* Collected data entries *
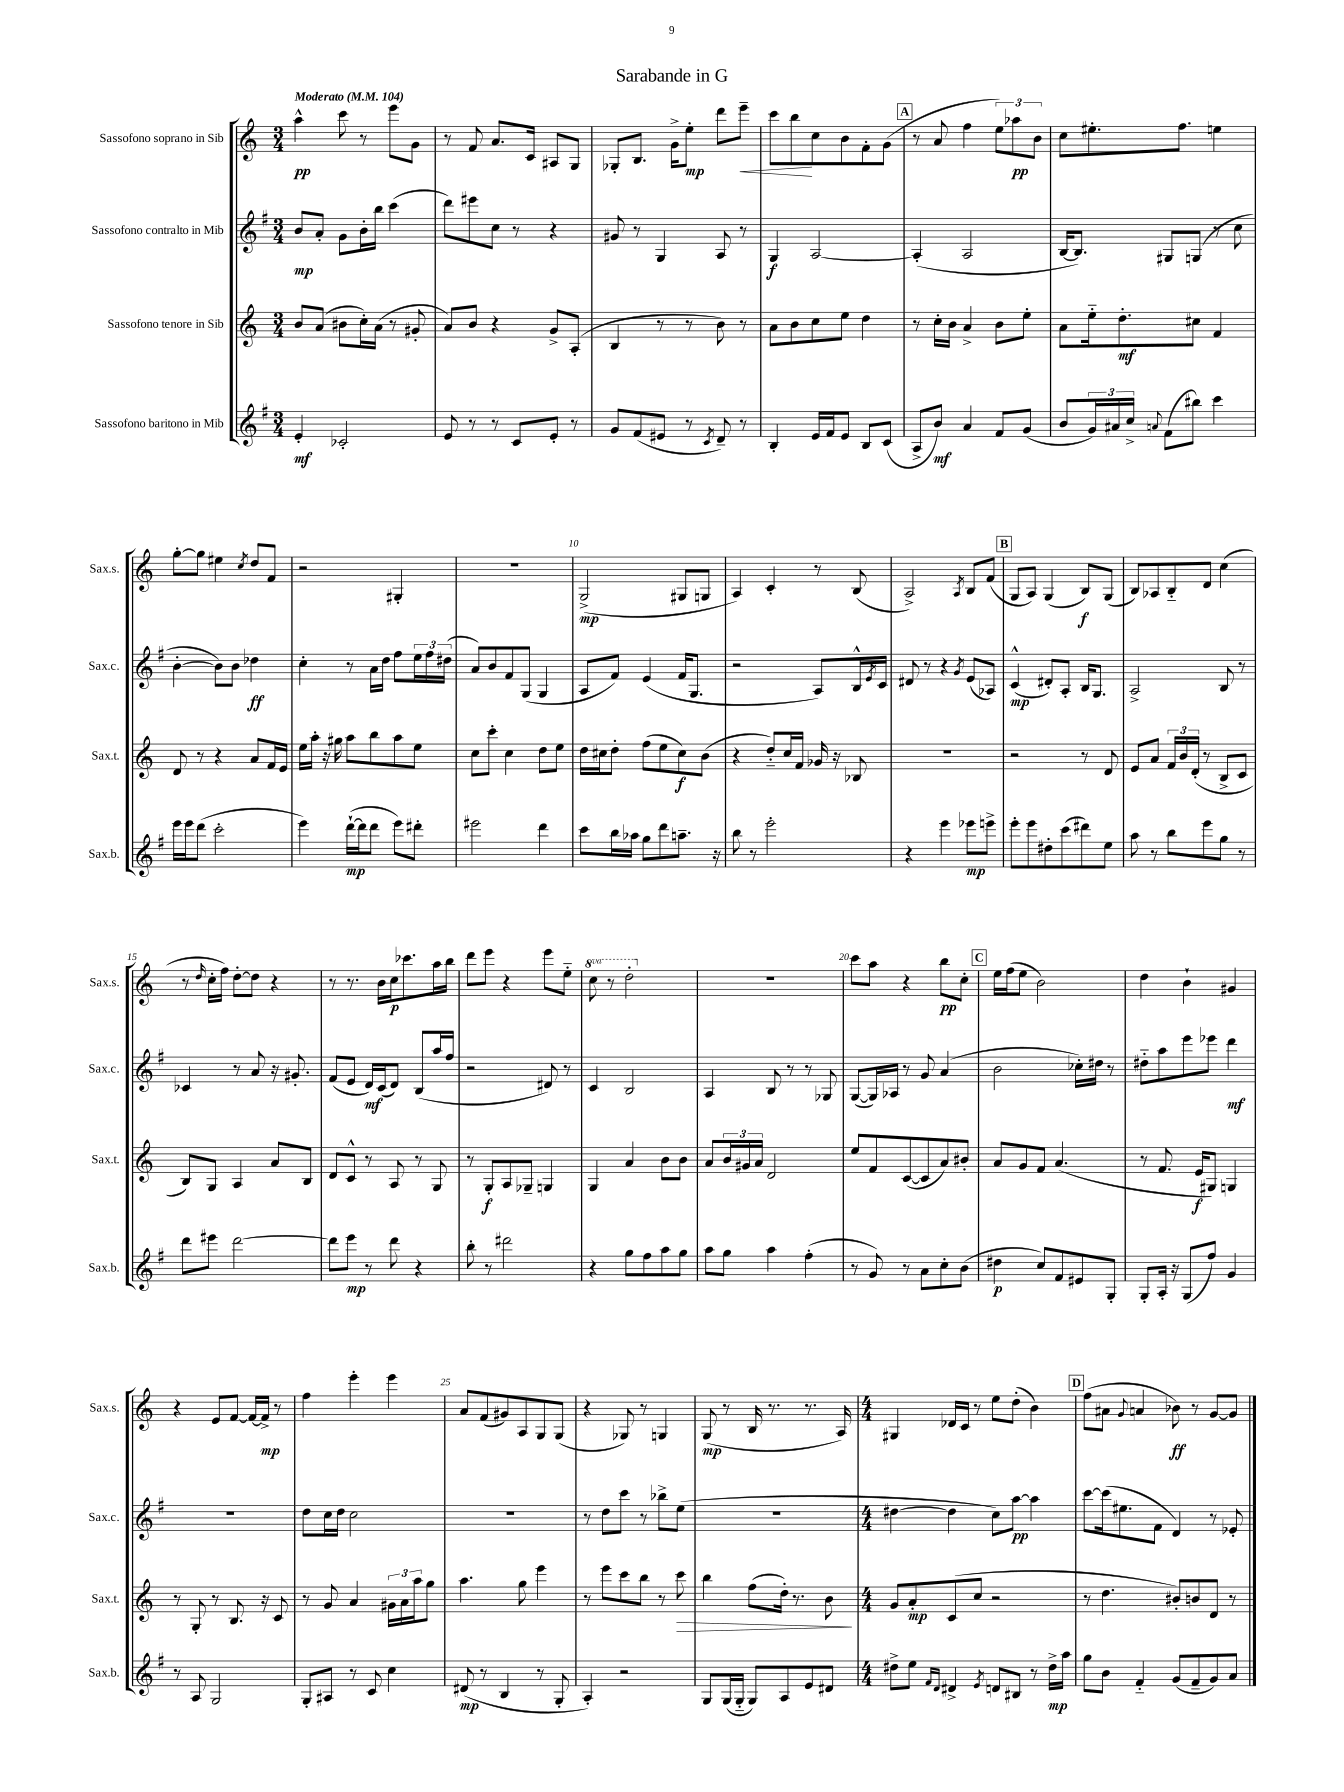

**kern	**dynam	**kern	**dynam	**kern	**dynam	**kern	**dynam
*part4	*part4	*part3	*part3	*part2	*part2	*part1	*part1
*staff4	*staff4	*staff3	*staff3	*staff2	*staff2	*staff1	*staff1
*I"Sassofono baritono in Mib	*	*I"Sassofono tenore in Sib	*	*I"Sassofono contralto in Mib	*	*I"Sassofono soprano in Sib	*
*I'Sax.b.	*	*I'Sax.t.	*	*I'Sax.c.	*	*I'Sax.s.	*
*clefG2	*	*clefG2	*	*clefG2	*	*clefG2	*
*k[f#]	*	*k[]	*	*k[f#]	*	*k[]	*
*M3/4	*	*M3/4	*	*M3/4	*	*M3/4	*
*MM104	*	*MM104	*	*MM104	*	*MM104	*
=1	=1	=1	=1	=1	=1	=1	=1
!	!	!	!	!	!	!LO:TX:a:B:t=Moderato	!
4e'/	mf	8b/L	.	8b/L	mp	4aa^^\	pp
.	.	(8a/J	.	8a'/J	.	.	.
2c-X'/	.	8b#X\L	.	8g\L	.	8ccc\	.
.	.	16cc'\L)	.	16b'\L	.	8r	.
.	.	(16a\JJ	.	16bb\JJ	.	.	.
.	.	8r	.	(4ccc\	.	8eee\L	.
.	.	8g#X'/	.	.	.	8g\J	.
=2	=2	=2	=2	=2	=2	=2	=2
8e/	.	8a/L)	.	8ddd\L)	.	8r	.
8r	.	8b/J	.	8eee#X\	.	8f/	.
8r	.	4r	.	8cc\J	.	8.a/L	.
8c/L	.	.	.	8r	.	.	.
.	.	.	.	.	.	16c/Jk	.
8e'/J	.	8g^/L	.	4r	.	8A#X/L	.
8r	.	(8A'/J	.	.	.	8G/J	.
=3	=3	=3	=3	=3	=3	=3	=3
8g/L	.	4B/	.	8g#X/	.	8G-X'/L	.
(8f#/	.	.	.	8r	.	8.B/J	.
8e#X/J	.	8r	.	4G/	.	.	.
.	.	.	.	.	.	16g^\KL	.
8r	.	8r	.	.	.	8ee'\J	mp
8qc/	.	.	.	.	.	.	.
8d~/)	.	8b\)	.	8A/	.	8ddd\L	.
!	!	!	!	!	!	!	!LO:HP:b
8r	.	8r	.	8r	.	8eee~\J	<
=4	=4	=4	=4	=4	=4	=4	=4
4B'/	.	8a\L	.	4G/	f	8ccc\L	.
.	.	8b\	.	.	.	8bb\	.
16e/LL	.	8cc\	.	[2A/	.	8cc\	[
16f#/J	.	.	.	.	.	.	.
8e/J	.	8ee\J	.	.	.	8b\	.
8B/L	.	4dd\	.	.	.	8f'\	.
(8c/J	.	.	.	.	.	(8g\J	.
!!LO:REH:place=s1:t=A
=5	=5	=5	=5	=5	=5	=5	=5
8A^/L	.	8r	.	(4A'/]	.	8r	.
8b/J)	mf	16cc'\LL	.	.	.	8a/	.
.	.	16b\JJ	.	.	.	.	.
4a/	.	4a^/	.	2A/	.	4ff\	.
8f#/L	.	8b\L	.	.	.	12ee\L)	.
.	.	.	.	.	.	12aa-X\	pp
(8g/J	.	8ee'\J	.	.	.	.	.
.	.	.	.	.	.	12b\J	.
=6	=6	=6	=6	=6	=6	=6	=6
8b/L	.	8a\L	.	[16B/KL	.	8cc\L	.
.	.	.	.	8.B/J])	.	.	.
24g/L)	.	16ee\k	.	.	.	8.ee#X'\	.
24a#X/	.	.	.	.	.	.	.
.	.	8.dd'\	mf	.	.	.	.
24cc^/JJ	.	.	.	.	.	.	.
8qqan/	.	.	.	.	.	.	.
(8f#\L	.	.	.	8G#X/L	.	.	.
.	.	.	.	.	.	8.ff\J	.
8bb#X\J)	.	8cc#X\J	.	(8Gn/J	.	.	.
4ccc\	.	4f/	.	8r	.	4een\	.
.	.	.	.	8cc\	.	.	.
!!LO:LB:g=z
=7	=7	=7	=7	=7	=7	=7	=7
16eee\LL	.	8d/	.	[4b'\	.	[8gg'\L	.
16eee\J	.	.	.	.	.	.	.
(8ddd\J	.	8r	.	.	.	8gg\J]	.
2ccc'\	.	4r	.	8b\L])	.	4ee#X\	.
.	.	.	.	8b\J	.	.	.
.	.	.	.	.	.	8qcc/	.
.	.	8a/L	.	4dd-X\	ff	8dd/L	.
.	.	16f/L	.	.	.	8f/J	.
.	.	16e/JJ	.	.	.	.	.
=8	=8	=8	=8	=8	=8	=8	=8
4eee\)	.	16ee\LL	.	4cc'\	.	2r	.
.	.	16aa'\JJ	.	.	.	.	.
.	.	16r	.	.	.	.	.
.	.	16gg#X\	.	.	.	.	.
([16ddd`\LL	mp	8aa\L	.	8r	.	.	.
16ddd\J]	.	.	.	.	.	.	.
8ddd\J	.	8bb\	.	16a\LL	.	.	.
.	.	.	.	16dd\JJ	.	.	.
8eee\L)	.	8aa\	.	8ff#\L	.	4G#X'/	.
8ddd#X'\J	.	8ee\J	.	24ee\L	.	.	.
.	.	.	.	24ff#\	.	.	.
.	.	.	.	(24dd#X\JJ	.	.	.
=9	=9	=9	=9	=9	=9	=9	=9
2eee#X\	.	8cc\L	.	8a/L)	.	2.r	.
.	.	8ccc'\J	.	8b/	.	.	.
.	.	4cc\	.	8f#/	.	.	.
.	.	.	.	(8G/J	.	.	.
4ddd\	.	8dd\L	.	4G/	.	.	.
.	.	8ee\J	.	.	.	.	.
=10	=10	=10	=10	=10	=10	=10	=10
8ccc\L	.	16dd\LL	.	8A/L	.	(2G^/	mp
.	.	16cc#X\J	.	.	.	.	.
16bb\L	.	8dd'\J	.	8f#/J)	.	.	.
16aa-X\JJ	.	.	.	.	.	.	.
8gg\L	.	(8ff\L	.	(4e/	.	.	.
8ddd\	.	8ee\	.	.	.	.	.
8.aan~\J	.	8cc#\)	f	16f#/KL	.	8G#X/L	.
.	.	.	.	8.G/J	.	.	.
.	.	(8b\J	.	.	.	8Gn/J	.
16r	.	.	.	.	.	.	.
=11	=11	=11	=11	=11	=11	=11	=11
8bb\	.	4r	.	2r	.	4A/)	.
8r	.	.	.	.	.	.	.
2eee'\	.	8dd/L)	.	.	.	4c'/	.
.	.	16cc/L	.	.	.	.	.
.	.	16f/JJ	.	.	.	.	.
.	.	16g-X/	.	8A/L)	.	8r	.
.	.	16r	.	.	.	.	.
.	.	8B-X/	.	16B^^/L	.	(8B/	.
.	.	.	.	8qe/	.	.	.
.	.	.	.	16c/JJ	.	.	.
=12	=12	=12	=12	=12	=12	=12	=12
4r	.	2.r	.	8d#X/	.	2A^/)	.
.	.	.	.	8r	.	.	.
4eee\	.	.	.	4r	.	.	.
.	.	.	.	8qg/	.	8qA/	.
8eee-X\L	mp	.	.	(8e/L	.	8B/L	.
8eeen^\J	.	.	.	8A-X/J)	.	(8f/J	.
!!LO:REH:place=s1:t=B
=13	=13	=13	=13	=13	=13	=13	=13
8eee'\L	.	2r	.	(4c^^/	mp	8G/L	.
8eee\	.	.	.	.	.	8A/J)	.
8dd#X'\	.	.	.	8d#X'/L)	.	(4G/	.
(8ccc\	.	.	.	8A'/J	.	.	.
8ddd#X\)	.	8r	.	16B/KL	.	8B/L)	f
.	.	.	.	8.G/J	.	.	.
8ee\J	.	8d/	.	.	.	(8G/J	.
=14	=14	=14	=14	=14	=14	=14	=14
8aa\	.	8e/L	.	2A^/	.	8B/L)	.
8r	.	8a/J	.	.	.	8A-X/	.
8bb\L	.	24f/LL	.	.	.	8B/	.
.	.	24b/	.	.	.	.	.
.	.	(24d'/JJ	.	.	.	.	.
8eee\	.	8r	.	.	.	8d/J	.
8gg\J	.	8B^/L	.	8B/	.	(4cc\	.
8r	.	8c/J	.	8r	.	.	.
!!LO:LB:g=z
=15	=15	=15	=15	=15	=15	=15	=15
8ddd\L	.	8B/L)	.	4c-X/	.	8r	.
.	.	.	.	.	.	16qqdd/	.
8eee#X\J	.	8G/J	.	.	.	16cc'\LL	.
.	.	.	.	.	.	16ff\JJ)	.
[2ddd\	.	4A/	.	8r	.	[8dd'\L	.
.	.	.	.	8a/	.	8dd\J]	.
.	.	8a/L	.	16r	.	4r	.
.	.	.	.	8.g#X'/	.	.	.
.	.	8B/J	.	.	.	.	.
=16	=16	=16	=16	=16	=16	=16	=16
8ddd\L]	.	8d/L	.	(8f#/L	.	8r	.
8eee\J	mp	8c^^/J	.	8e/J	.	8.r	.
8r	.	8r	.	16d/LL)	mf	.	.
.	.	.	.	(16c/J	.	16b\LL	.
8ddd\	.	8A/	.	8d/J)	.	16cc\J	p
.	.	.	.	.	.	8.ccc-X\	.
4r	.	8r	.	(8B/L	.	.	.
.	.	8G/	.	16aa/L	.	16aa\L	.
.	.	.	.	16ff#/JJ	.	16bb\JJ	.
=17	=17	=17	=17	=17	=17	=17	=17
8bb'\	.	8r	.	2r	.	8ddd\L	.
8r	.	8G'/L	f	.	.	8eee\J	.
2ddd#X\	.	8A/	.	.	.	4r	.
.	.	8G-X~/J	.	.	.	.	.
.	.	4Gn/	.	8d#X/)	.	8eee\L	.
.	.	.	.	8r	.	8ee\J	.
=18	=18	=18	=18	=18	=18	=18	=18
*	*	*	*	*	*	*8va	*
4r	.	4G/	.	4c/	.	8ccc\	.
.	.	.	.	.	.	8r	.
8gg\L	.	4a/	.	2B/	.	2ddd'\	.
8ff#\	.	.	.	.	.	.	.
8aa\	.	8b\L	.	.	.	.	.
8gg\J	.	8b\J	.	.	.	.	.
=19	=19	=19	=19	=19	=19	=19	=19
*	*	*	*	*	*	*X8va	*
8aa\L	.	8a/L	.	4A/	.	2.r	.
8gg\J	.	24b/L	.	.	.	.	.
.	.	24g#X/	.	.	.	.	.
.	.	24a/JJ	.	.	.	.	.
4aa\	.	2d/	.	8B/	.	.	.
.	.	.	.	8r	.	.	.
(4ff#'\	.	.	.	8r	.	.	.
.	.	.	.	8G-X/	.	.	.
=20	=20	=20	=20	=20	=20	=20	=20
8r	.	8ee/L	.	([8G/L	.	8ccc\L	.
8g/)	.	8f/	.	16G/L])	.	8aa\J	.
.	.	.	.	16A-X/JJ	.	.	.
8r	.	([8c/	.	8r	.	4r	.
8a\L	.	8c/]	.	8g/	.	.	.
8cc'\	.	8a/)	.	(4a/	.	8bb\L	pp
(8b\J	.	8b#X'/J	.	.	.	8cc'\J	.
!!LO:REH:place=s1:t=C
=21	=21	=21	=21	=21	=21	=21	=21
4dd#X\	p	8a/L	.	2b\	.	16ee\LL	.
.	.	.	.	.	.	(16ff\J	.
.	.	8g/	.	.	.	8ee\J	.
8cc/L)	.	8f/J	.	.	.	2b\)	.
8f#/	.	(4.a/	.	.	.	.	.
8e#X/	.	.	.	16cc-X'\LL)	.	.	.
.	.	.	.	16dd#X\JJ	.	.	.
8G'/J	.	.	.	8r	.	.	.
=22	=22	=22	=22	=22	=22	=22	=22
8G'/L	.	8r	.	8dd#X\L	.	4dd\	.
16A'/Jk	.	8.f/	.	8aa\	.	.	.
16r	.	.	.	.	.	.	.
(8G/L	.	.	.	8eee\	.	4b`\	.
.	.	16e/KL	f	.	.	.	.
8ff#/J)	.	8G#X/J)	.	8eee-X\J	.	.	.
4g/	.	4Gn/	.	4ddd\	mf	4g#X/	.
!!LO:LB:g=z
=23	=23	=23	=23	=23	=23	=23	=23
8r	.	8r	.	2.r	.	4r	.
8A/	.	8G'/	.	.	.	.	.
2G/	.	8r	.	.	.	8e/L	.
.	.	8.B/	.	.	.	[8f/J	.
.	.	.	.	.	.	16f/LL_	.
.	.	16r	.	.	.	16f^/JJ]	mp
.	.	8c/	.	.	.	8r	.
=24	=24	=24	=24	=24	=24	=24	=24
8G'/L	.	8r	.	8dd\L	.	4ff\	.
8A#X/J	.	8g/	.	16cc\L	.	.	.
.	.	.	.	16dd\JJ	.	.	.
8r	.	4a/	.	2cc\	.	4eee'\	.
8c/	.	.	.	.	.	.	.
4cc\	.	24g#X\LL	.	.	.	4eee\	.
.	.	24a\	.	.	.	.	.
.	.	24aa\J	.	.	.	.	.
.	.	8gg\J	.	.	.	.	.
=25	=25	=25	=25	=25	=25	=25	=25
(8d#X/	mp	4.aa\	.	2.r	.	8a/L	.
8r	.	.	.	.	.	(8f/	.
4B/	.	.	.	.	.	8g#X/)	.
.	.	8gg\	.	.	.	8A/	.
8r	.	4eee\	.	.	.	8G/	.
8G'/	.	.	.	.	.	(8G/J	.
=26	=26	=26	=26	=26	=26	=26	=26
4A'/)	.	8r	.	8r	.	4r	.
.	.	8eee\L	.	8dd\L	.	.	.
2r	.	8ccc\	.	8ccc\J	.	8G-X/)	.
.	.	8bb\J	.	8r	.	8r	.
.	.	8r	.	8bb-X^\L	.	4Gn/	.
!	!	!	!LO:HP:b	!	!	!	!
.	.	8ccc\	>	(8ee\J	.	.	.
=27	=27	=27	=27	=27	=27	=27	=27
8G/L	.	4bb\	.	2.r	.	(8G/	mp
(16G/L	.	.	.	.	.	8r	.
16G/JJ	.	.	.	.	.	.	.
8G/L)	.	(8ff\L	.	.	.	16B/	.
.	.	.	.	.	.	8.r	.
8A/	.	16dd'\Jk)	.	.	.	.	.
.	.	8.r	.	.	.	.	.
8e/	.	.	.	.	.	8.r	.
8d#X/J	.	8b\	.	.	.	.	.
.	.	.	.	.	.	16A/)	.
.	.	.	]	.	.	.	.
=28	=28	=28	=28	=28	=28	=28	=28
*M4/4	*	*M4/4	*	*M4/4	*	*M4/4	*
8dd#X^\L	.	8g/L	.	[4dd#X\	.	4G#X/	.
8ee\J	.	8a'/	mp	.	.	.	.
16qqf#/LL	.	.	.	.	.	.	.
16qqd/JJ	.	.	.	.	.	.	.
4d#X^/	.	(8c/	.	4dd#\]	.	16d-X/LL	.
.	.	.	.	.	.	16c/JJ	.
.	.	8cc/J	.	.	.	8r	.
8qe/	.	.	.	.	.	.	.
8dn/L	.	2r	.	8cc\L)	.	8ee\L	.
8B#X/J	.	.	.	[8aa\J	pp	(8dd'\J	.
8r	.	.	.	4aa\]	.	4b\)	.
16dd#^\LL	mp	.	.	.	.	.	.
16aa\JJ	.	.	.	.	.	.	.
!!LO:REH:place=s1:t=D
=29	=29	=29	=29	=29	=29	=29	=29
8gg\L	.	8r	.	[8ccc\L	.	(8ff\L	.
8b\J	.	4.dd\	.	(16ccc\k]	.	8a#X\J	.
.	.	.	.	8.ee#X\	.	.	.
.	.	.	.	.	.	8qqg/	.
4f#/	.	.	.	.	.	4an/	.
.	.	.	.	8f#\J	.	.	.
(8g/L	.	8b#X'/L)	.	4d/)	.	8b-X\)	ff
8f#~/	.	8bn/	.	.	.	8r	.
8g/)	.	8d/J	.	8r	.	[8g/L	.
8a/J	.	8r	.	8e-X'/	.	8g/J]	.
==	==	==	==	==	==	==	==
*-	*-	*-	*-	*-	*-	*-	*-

* AIM *
Count the lines of the material above that contain the string "place", and reply with only that number.

* EXPECTED ANSWER *
4